[INSTRUCTIONS FOR THE TASK] As the answer, set down the lines below from the one containing "D7: diode 1N914" through the one containing "R14: 100 (NET7, NET17) -> 100 (NET7, NET11)", exactly and inclusively, and no others.

[DATA PROVIDED]
========
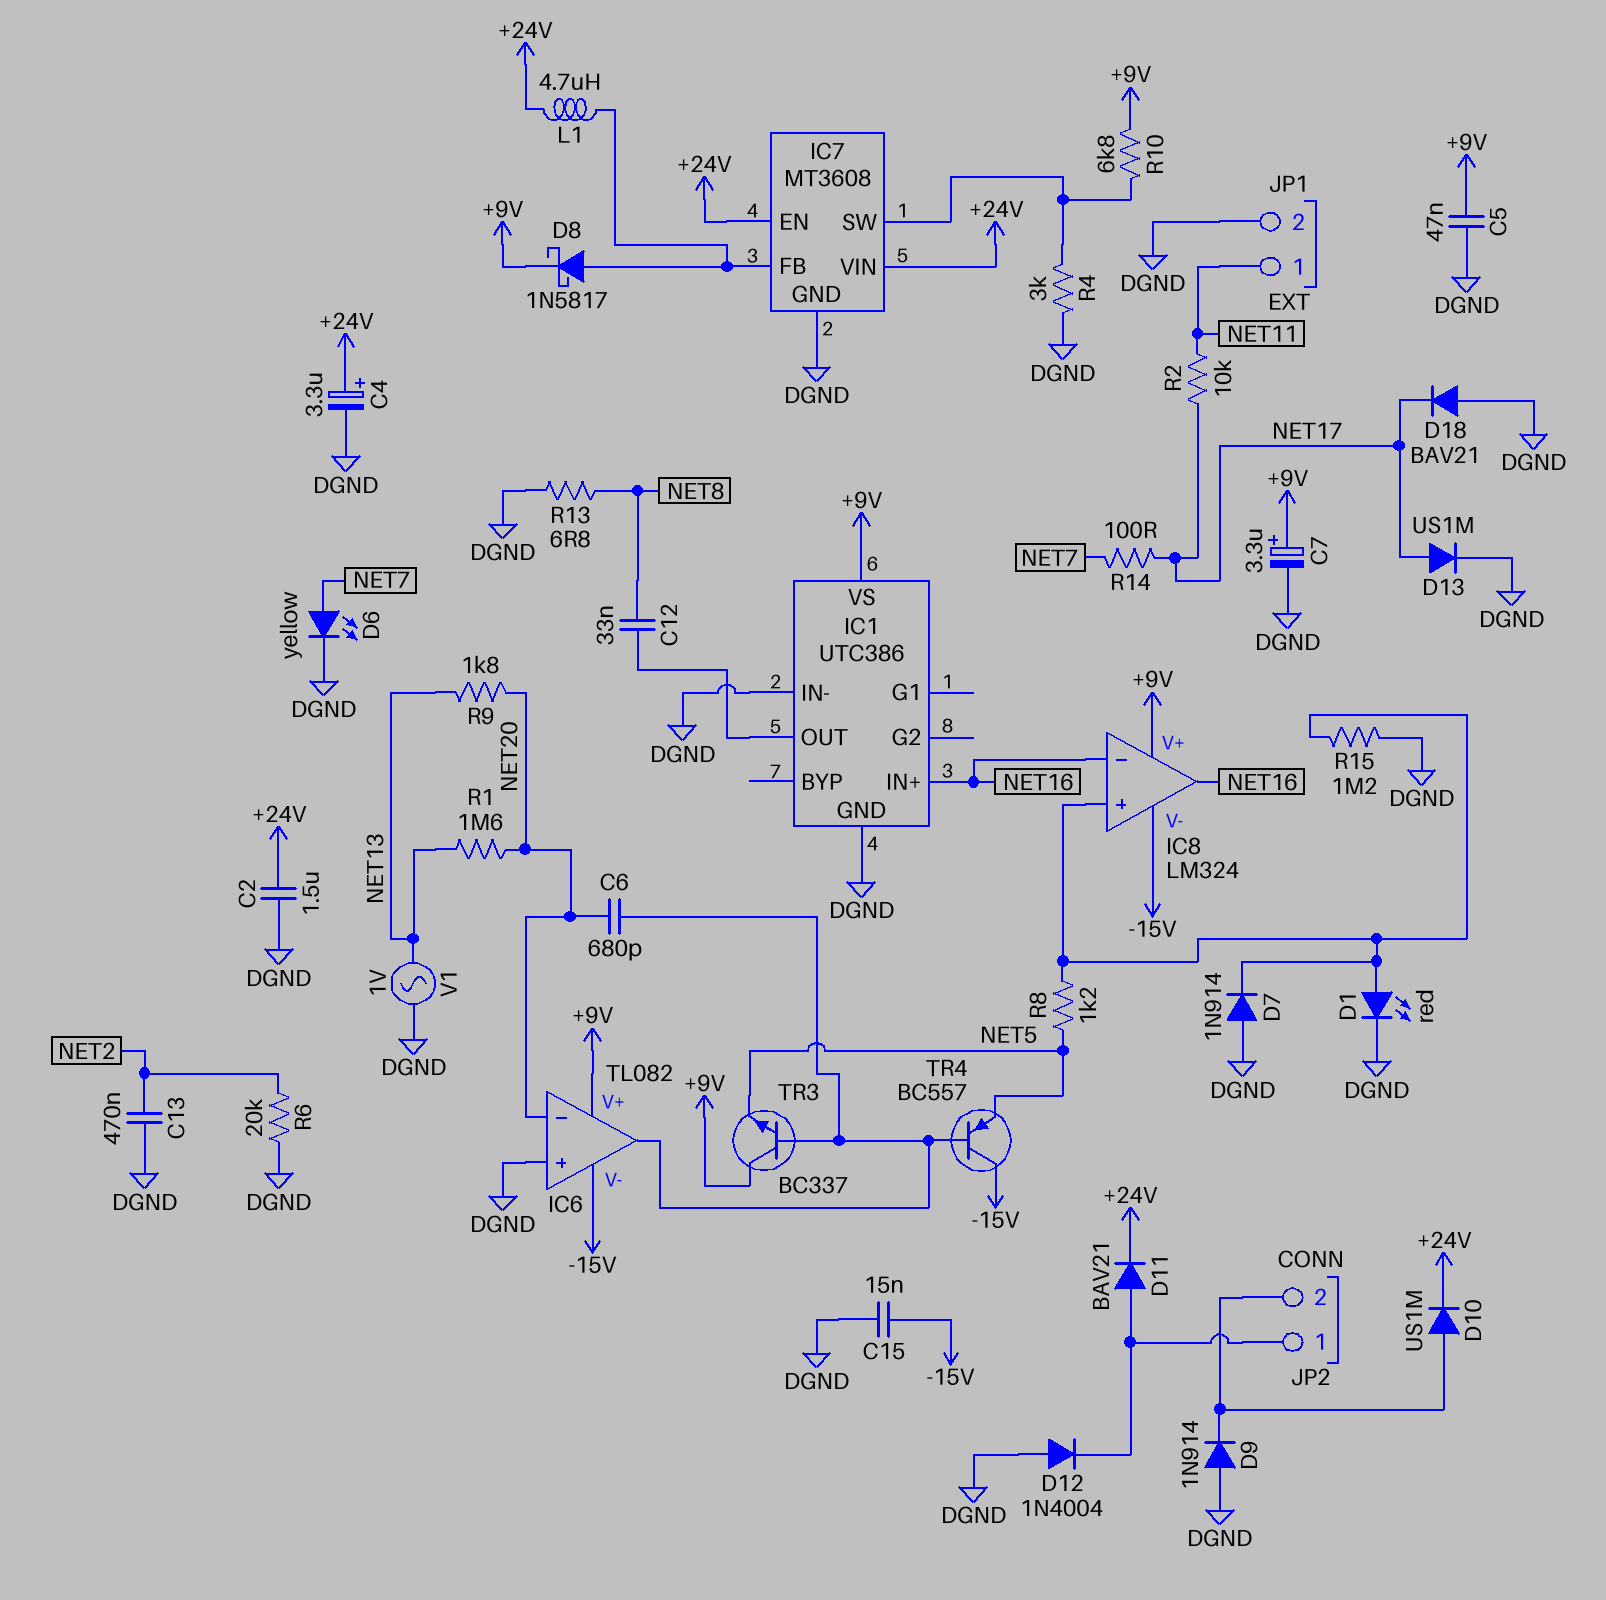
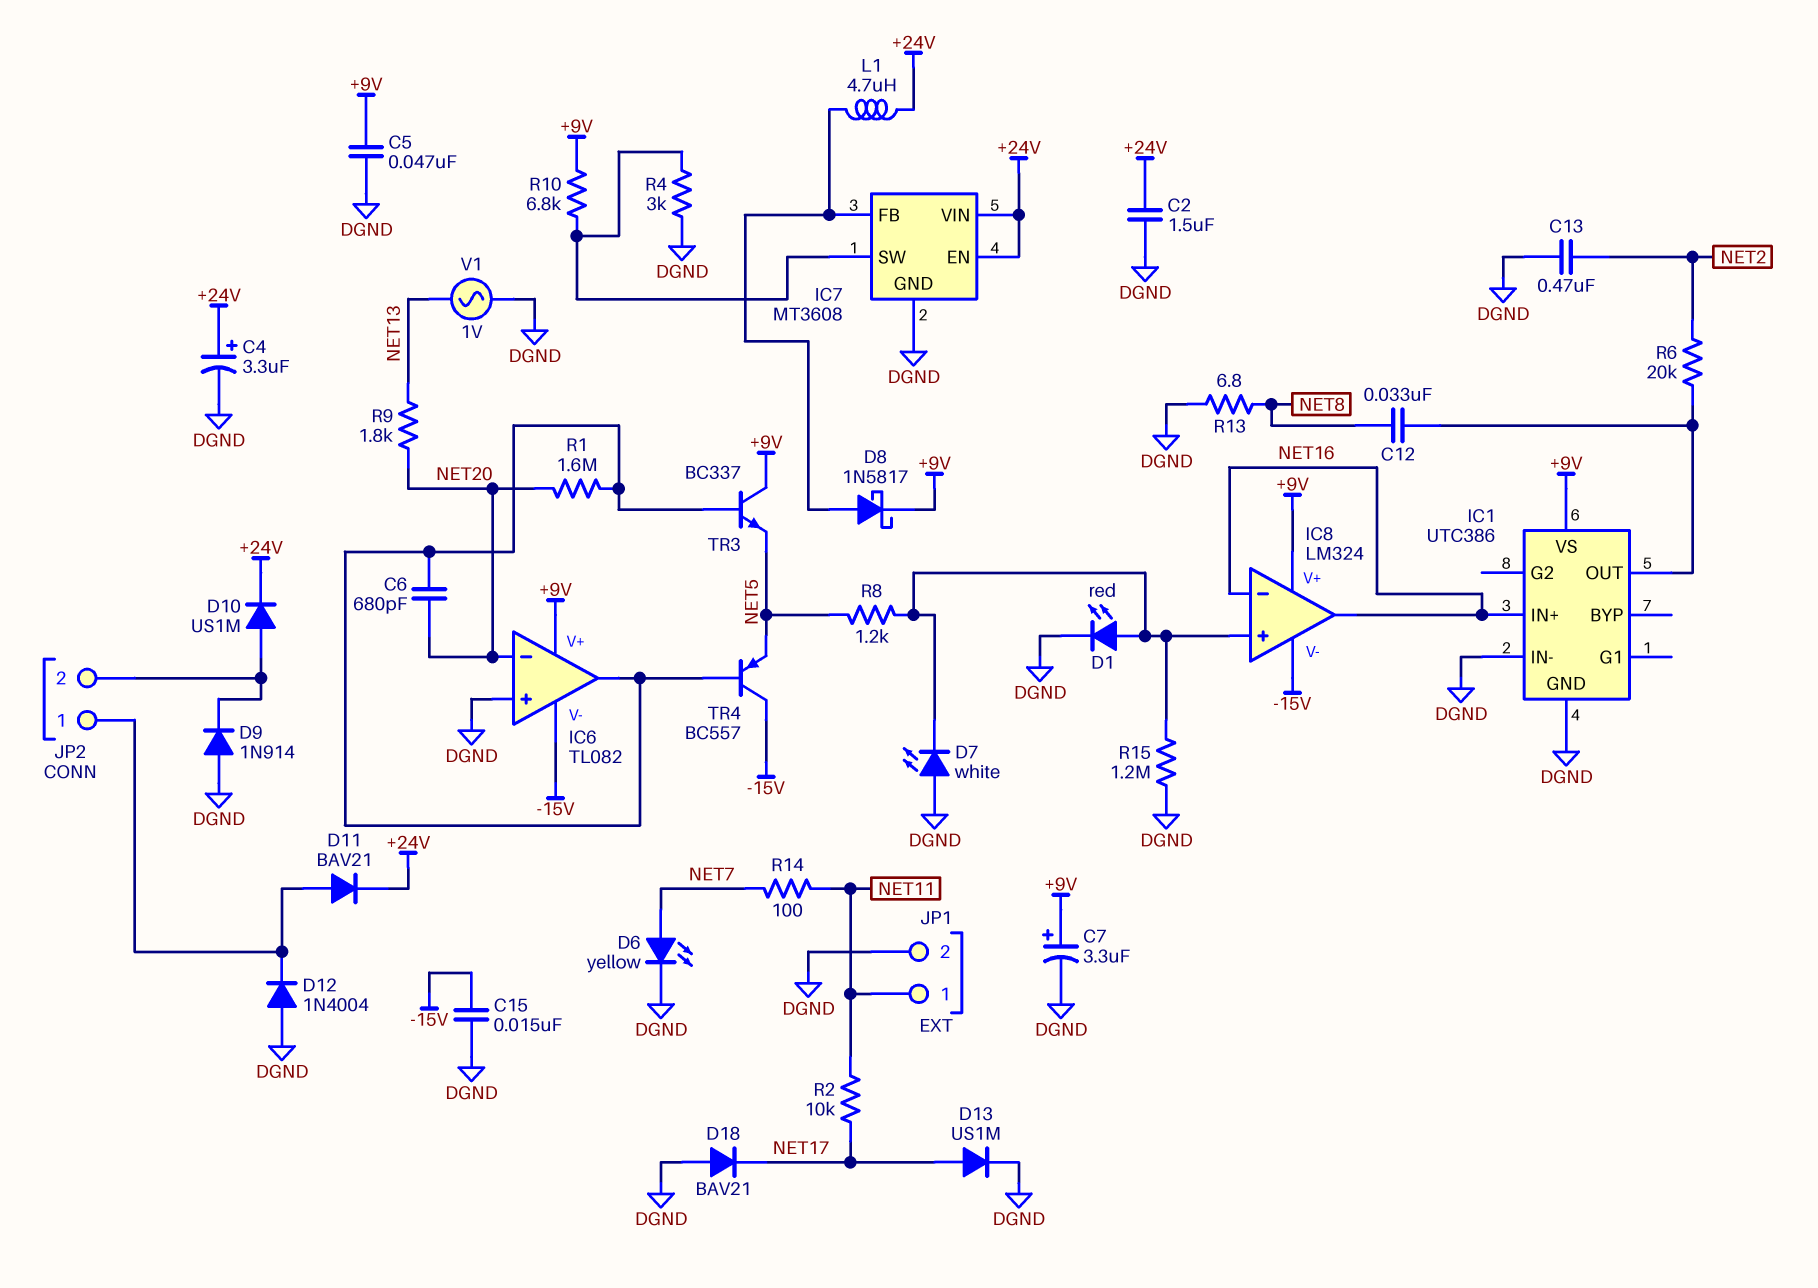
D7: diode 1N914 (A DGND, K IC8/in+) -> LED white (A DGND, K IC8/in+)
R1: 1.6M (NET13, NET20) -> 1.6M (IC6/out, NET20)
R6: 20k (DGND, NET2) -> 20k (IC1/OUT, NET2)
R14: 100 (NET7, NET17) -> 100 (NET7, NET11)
========
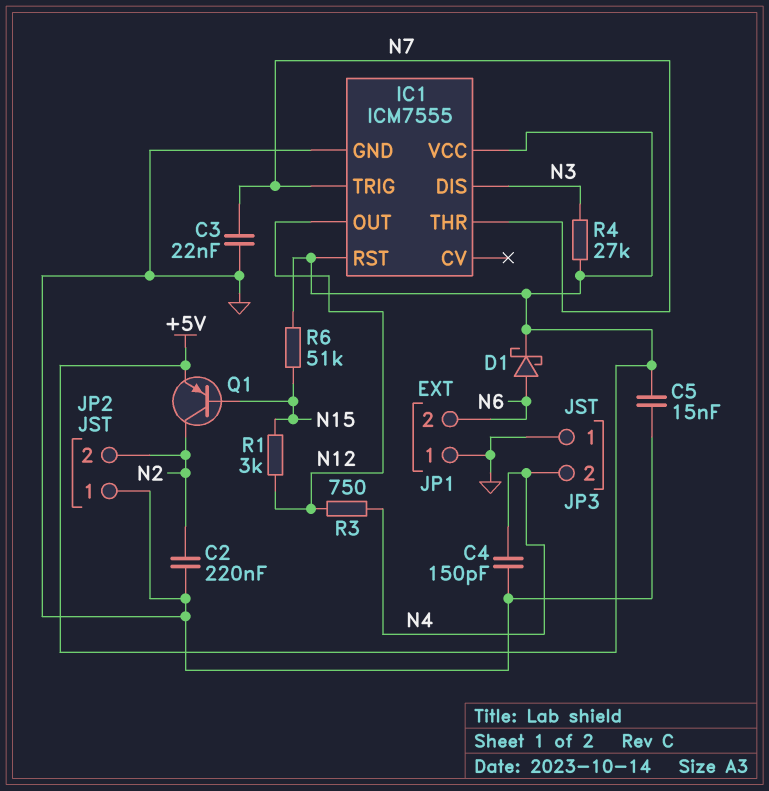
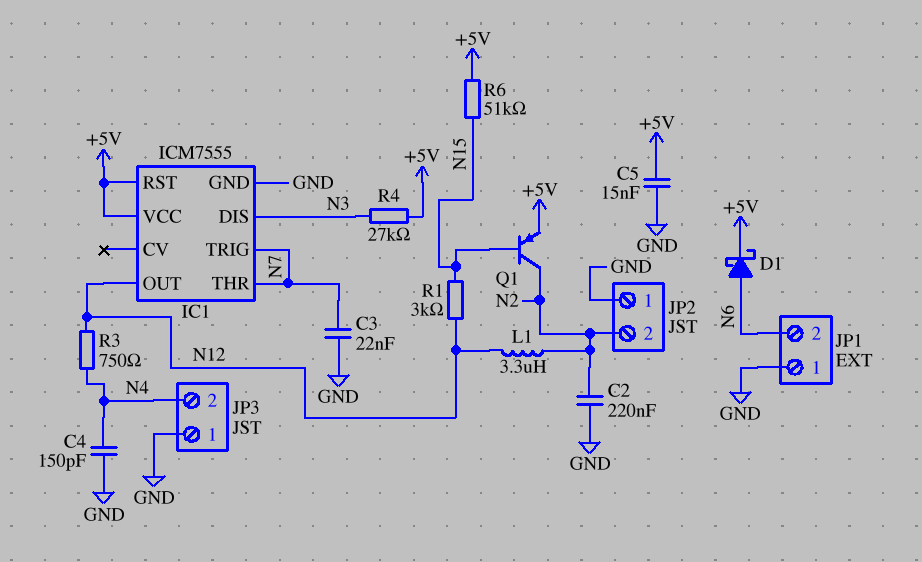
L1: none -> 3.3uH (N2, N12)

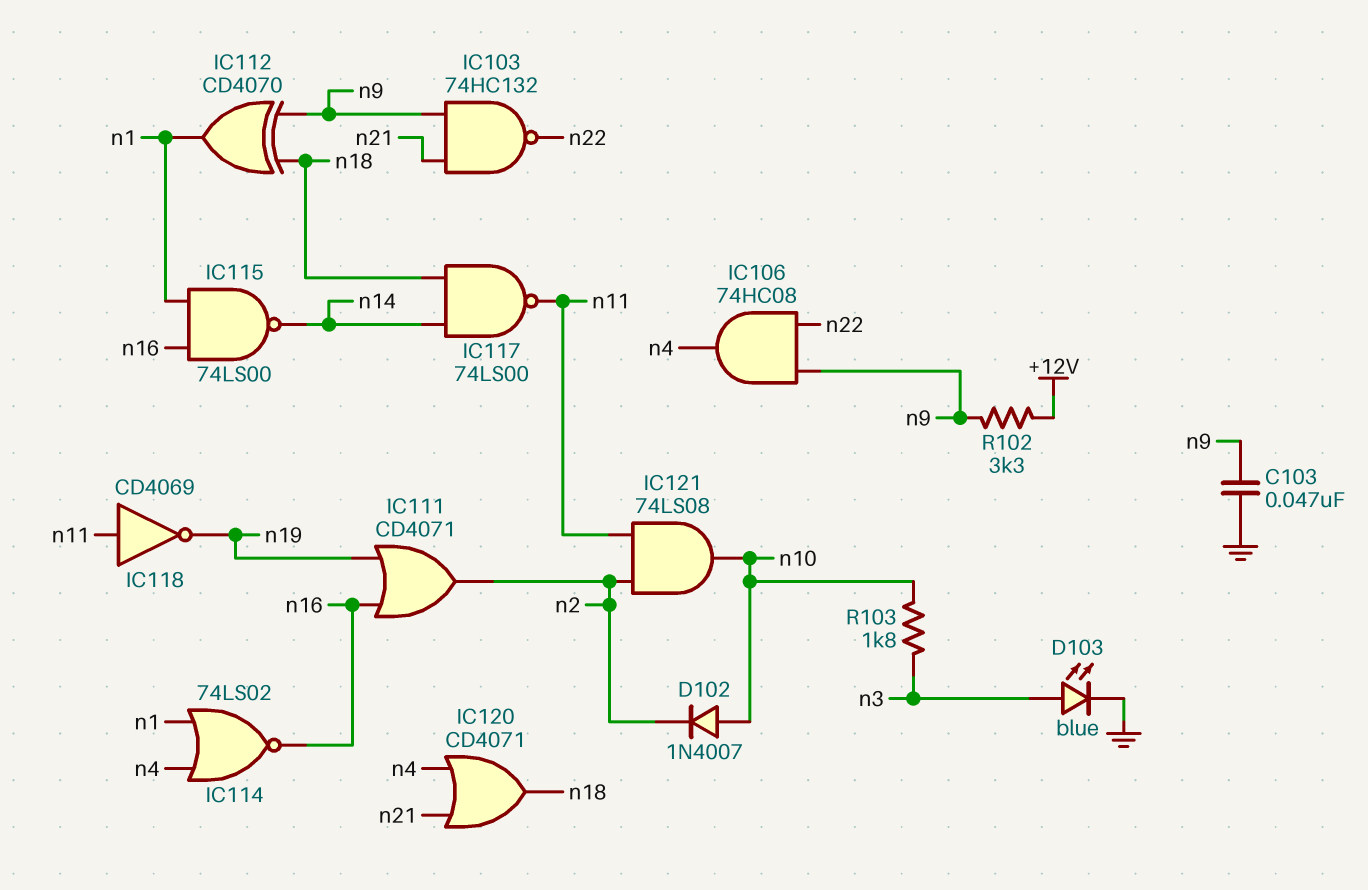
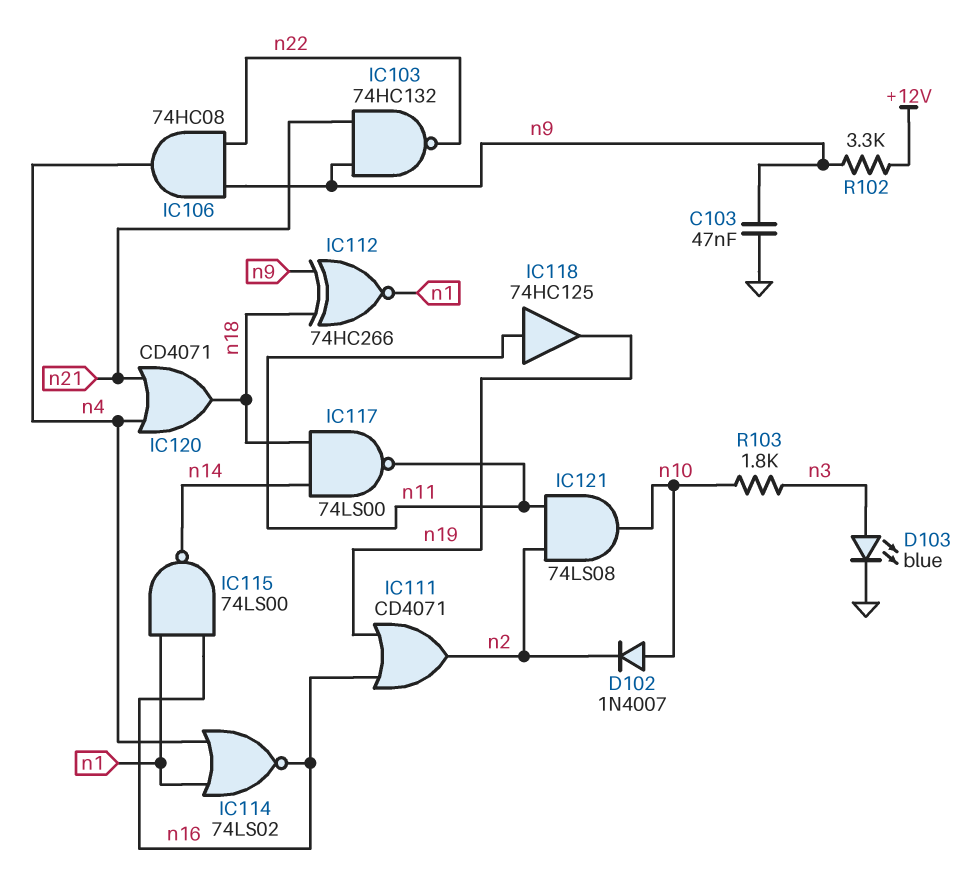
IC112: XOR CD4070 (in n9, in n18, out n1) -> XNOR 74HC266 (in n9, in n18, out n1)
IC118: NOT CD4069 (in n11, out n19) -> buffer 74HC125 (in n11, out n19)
========
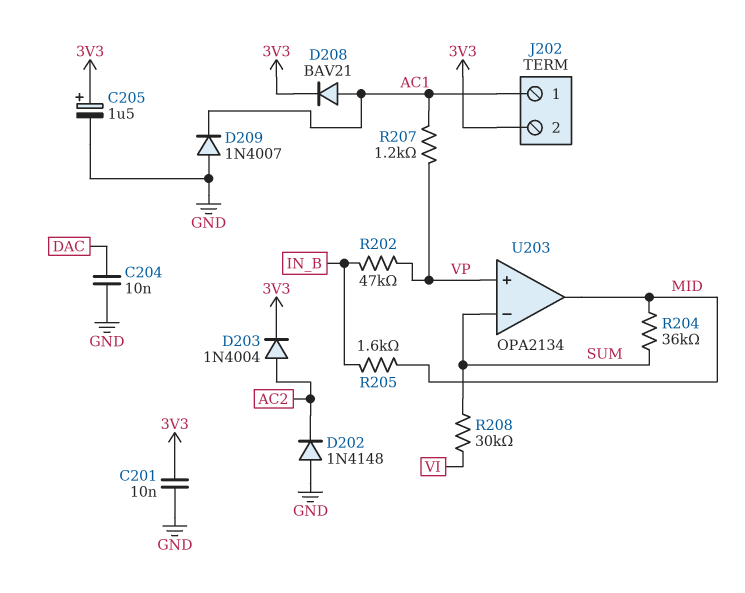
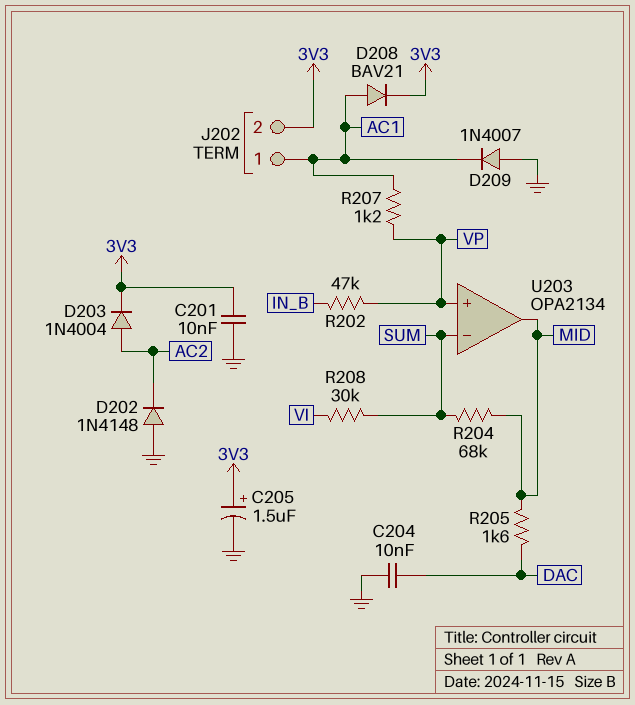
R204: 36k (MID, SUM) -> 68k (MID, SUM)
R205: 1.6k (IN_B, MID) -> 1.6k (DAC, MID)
========
[ANSWER SPACE]
D7: diode 1N914 (A DGND, K IC8/in+) -> LED white (A DGND, K IC8/in+)
R1: 1.6M (NET13, NET20) -> 1.6M (IC6/out, NET20)
R6: 20k (DGND, NET2) -> 20k (IC1/OUT, NET2)
R14: 100 (NET7, NET17) -> 100 (NET7, NET11)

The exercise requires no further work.